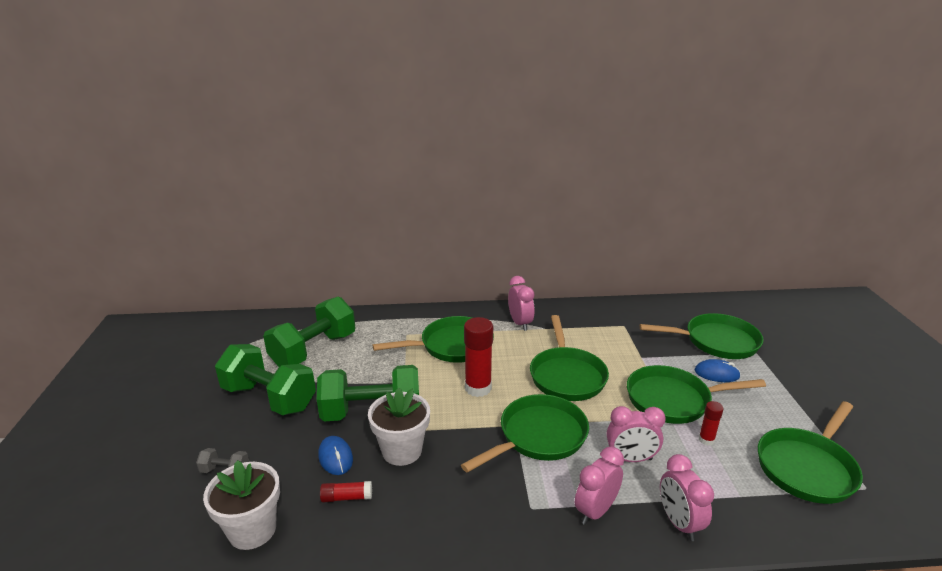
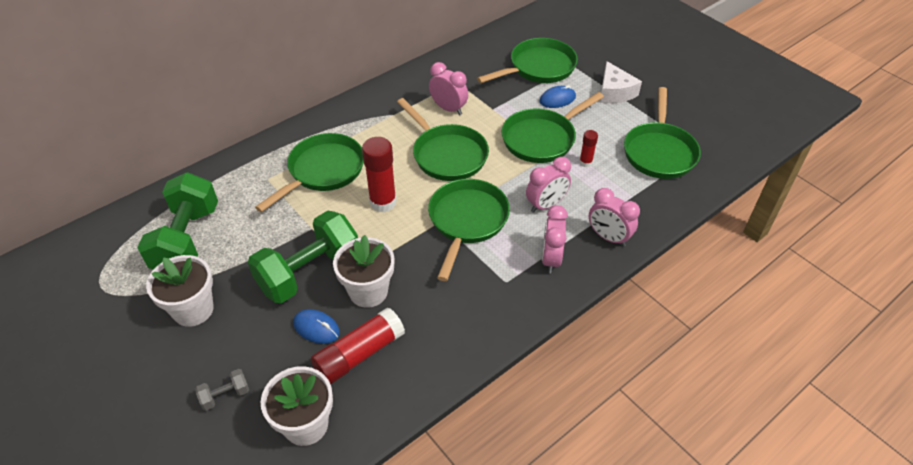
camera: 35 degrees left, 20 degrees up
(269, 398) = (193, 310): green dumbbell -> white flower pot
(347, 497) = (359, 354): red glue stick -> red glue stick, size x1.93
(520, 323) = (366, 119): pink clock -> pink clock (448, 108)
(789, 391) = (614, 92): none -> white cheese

...

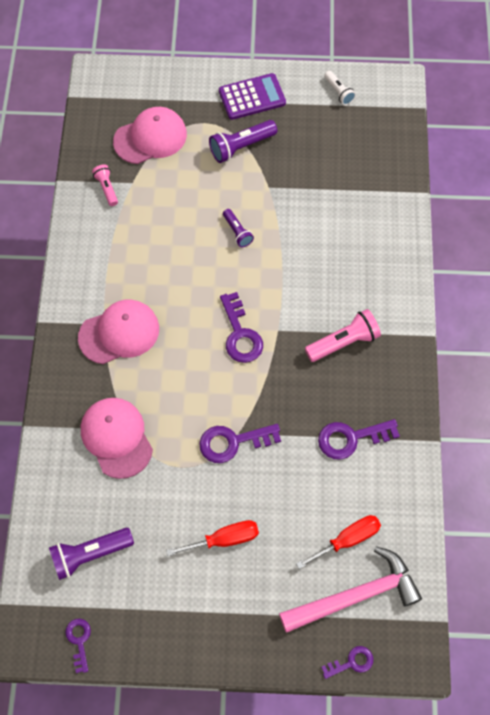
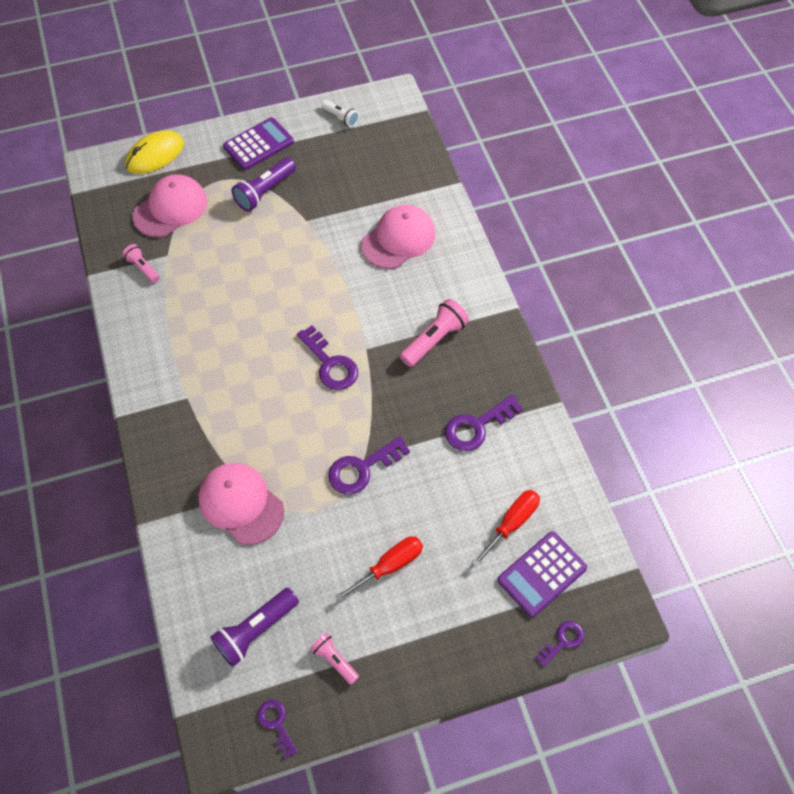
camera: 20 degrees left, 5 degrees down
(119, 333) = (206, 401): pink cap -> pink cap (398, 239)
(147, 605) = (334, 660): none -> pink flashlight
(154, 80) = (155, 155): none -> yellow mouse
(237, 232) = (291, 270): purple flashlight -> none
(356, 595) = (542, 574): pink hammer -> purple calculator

--

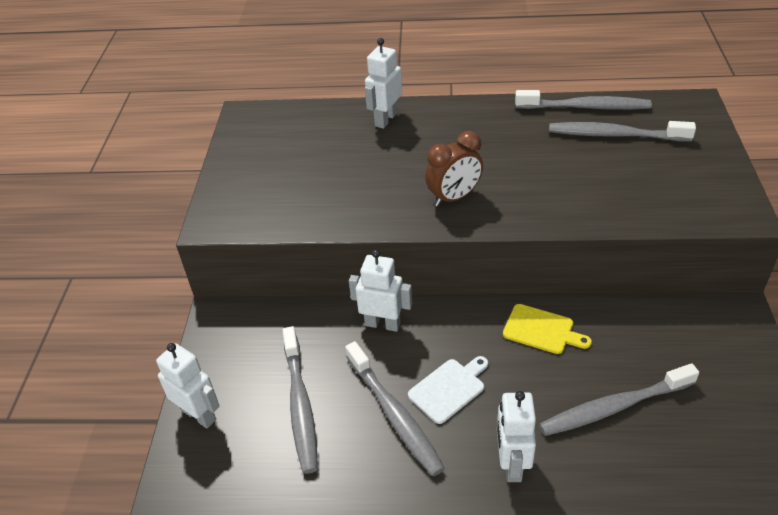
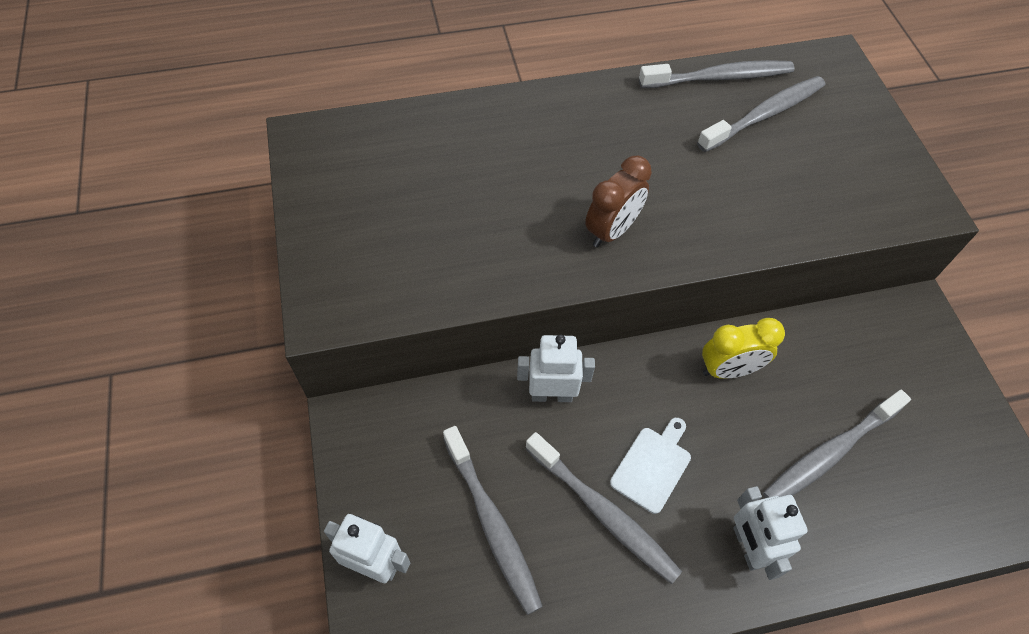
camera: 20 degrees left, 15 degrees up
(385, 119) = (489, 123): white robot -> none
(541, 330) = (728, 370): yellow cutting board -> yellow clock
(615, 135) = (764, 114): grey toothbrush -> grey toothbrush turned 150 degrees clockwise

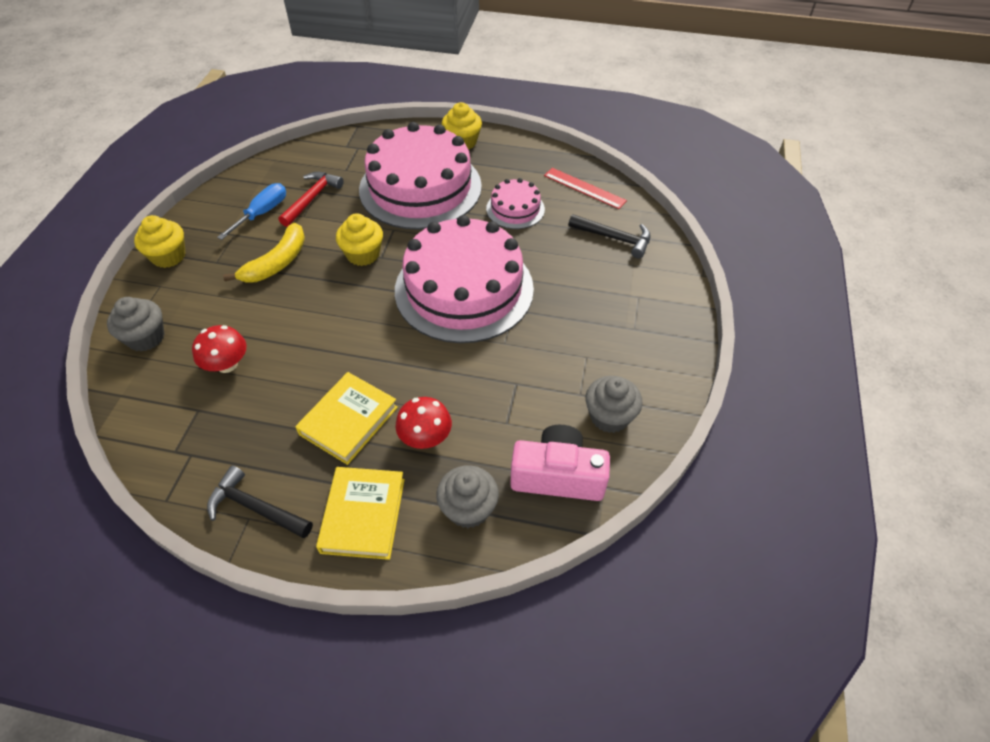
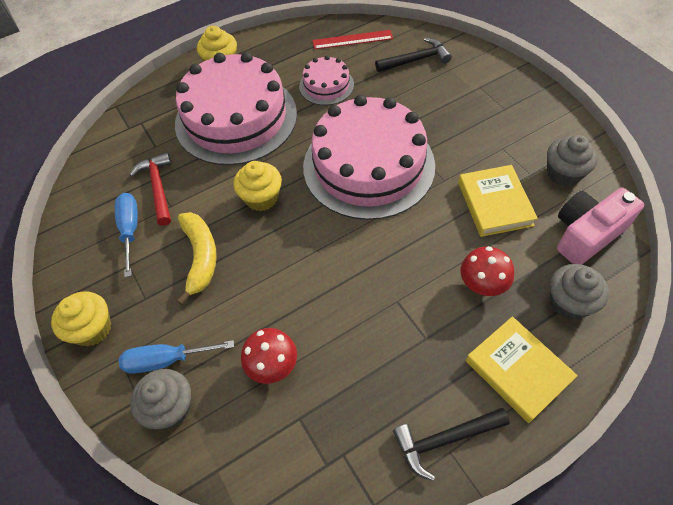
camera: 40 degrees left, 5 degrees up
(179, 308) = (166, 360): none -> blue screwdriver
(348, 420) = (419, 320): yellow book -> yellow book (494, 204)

HOW TO COMPLETE THIS TASK >>
All that is wanted is a faithful reproduction of the line above with "(154, 80) = (155, 155): none -> yellow mouse", the line with "(356, 595) = (542, 574): pink", and every line in between.

EXERCISE RESPONSE >>
(154, 80) = (155, 155): none -> yellow mouse
(237, 232) = (291, 270): purple flashlight -> none
(356, 595) = (542, 574): pink hammer -> purple calculator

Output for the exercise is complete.